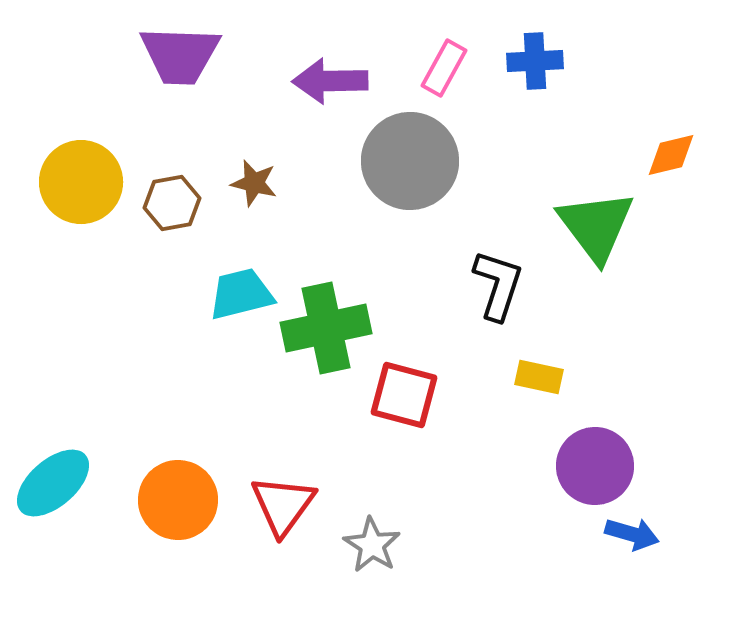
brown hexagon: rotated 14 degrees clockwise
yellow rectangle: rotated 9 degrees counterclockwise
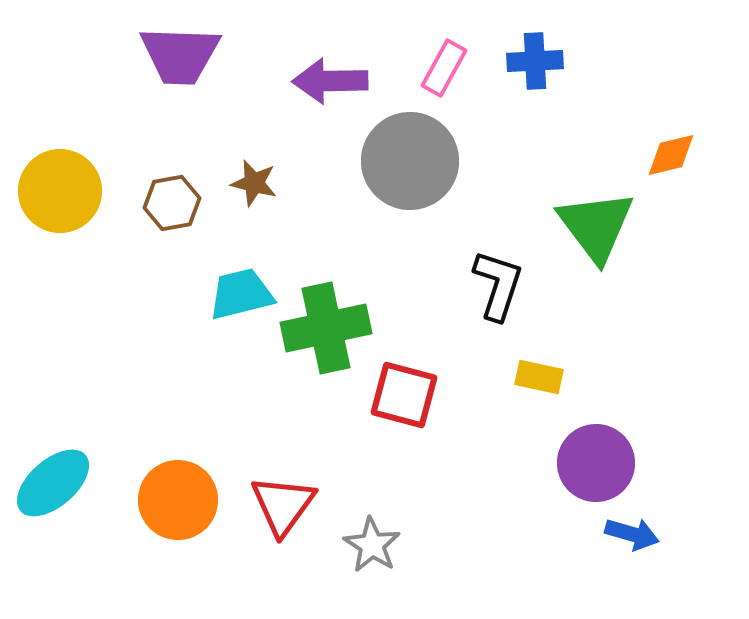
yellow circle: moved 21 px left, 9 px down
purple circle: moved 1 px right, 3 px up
* * *
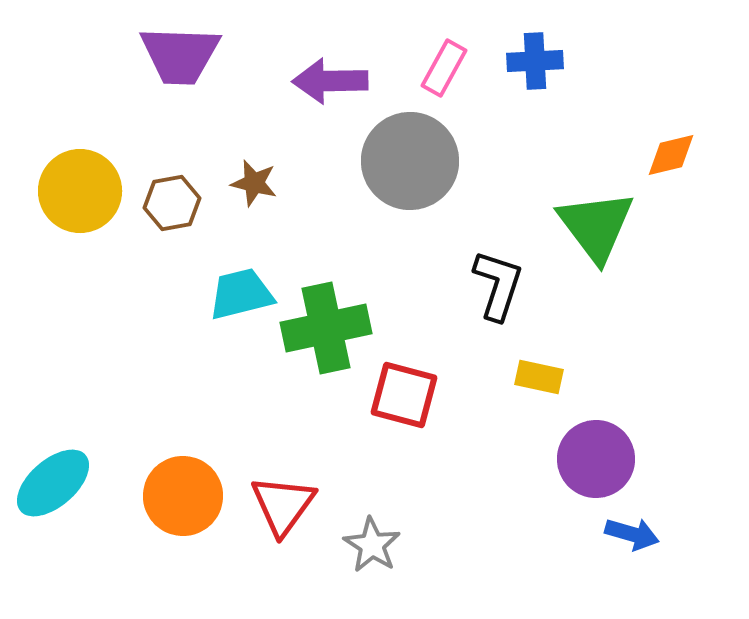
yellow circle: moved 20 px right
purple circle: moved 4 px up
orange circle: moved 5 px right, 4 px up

Task goal: Please output the lines of the material from the one containing "brown hexagon: rotated 14 degrees clockwise" through the one containing "yellow rectangle: rotated", inclusive, reproducing them without any change.

Full solution:
brown hexagon: rotated 14 degrees clockwise
yellow rectangle: rotated 9 degrees counterclockwise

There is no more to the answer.